▶ Exercise:
In the material below, find all lines with the string "brown" and copy them.

▶ Collected material:
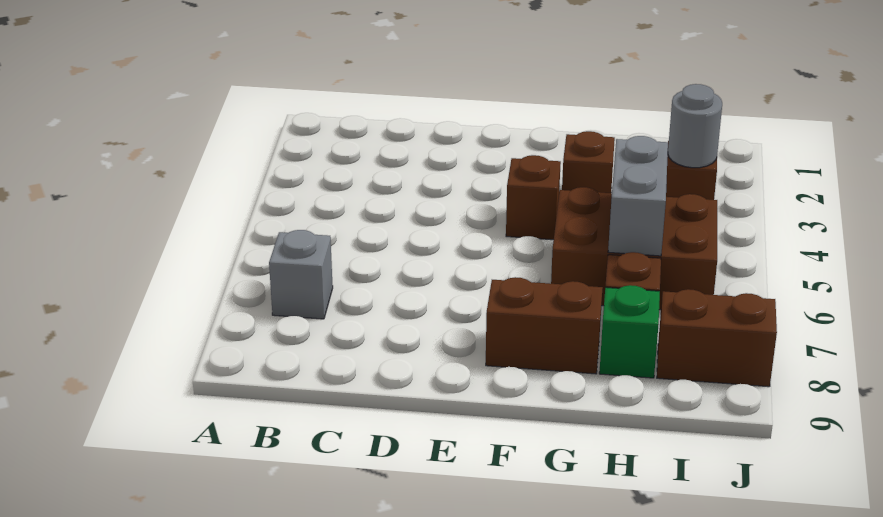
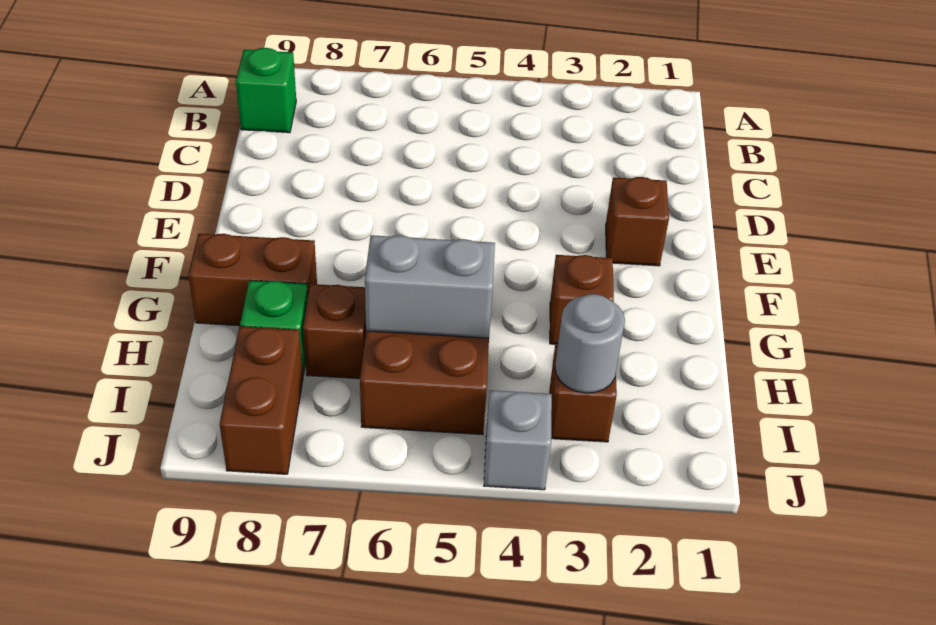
grey brick B7 level 1 -> grey brick J4 level 1
none -> green brick B9 level 1
brown brick F4 level 1 -> brown brick E2 level 1
brown brick F8:G8 level 1 -> brown brick G8:G9 level 1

▶ Written response:
brown brick F4 level 1 -> brown brick E2 level 1
brown brick F8:G8 level 1 -> brown brick G8:G9 level 1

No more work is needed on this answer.